:: Work required ::
Retype the lines from the one containing "none -> pink brick C8 level 1" through the last line of the entries below, exactly and in full, omitting every image.

(Before-and-after object listings)
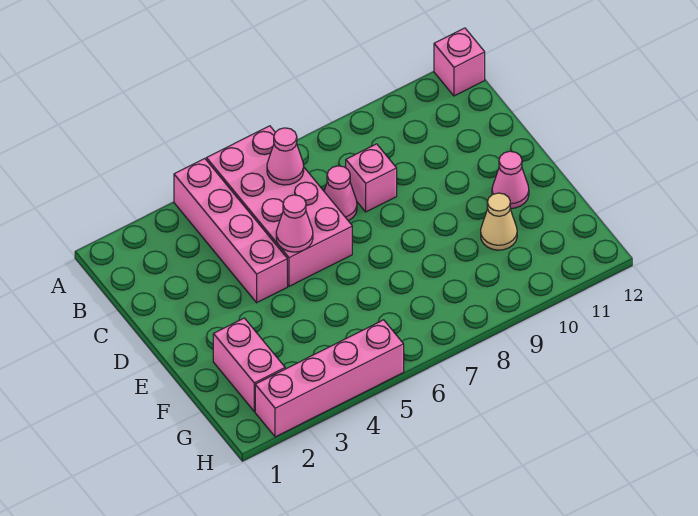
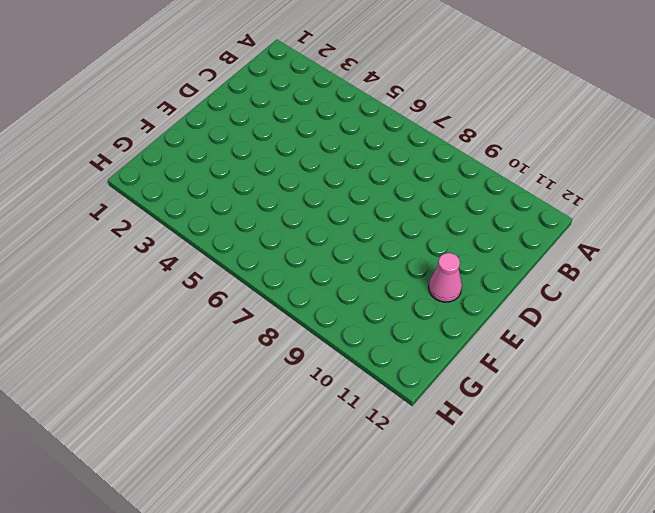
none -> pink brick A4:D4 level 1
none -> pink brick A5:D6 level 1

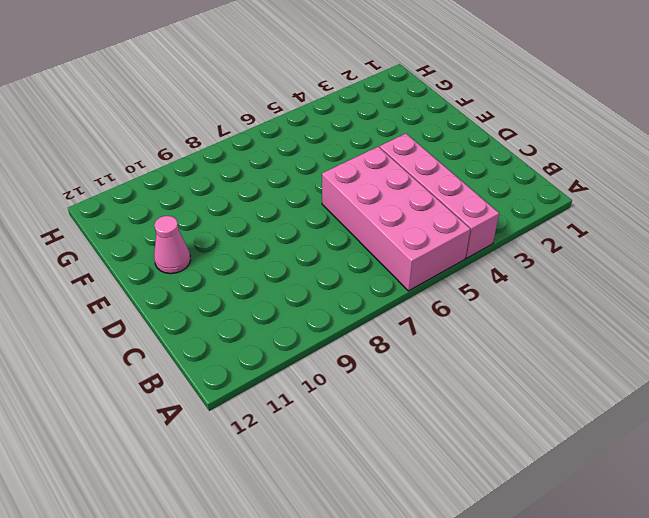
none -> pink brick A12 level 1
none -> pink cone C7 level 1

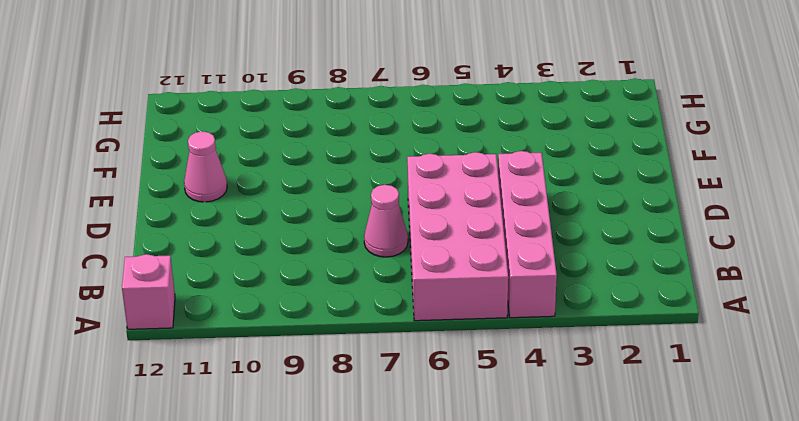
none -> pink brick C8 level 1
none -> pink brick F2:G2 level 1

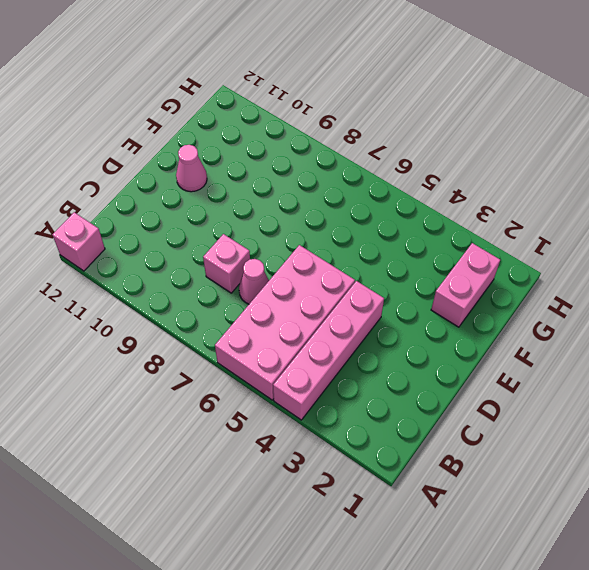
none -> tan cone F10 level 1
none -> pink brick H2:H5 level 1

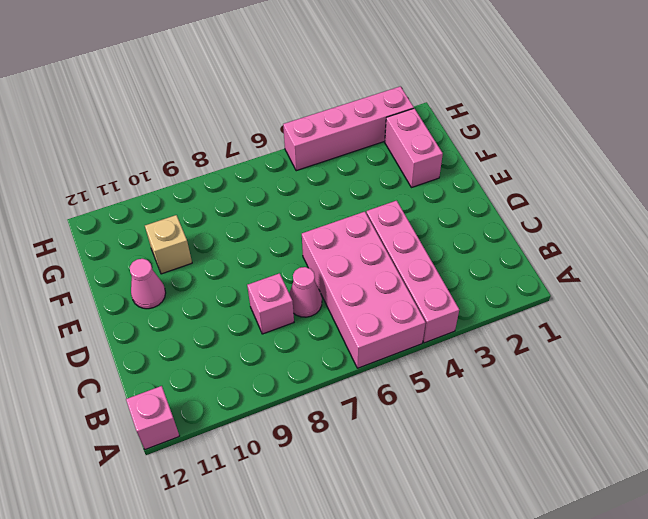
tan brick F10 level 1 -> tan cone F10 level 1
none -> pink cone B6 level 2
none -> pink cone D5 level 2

:: Answer ::
none -> pink brick C8 level 1
none -> pink brick F2:G2 level 1

none -> tan cone F10 level 1
none -> pink brick H2:H5 level 1

tan brick F10 level 1 -> tan cone F10 level 1
none -> pink cone B6 level 2
none -> pink cone D5 level 2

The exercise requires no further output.